── Material provided
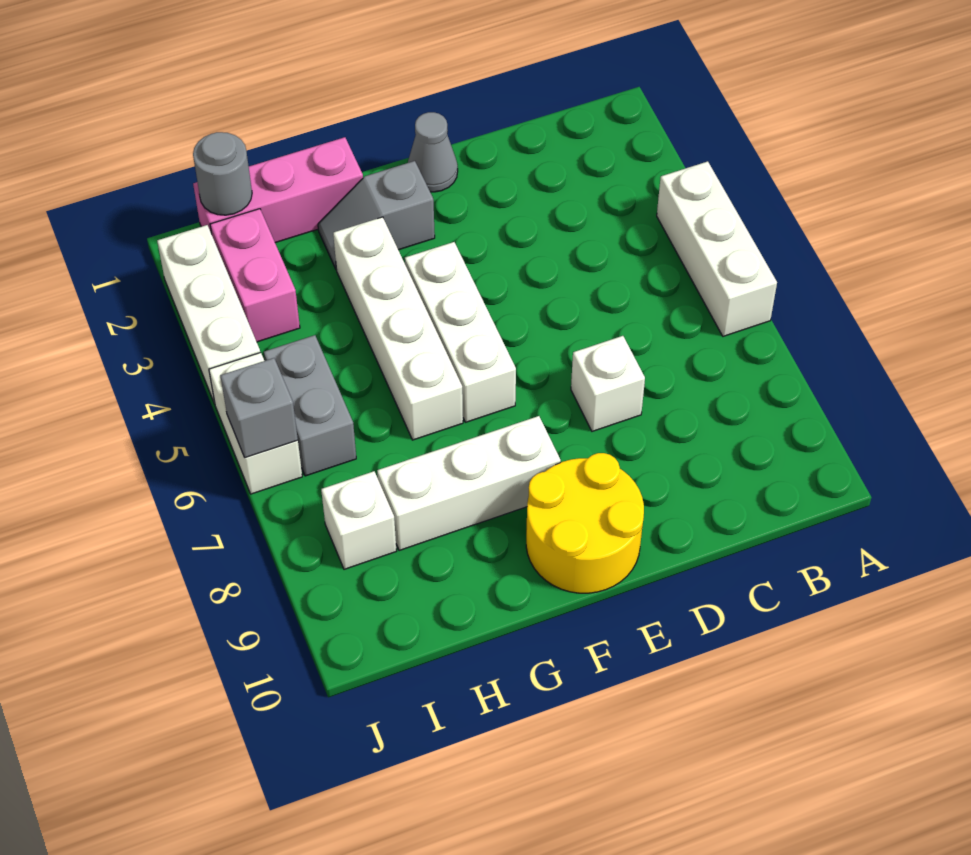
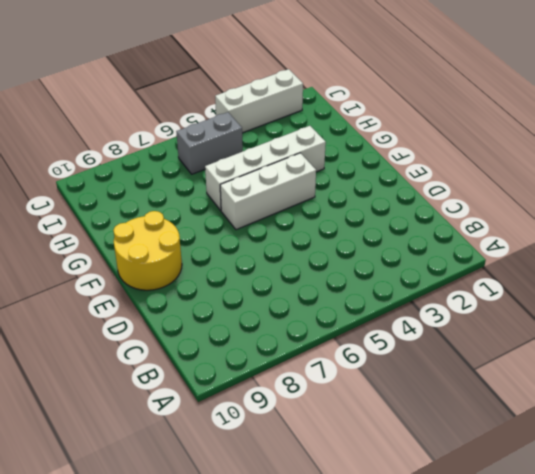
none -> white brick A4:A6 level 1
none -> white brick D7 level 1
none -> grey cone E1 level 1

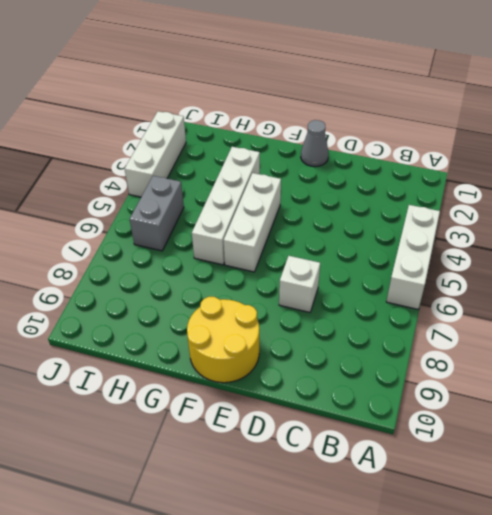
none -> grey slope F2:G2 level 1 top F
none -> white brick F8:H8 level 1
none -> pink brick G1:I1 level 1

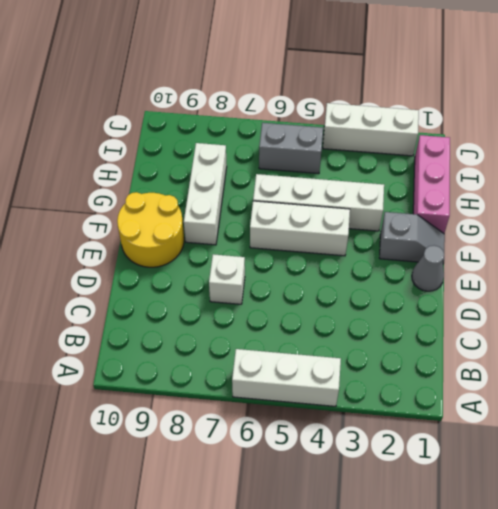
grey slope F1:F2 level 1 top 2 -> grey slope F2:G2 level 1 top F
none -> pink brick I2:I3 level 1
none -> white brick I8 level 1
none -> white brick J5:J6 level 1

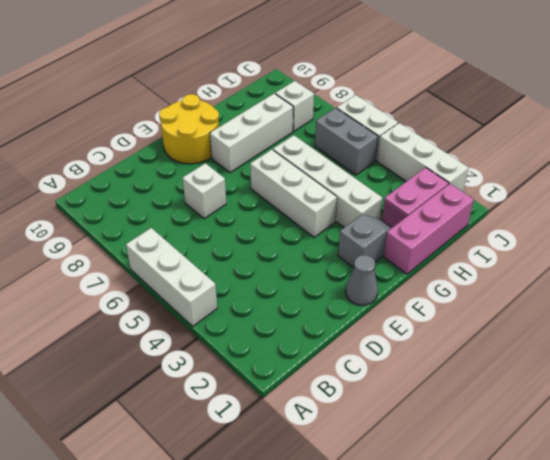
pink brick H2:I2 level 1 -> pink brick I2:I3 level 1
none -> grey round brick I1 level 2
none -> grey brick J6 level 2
────
Quote the records in full and exactly; skip any image.

Worked solution:
none -> white brick A4:A6 level 1
none -> white brick D7 level 1
none -> grey cone E1 level 1

none -> grey slope F2:G2 level 1 top F
none -> white brick F8:H8 level 1
none -> pink brick G1:I1 level 1

grey slope F1:F2 level 1 top 2 -> grey slope F2:G2 level 1 top F
none -> pink brick I2:I3 level 1
none -> white brick I8 level 1
none -> white brick J5:J6 level 1

pink brick H2:I2 level 1 -> pink brick I2:I3 level 1
none -> grey round brick I1 level 2
none -> grey brick J6 level 2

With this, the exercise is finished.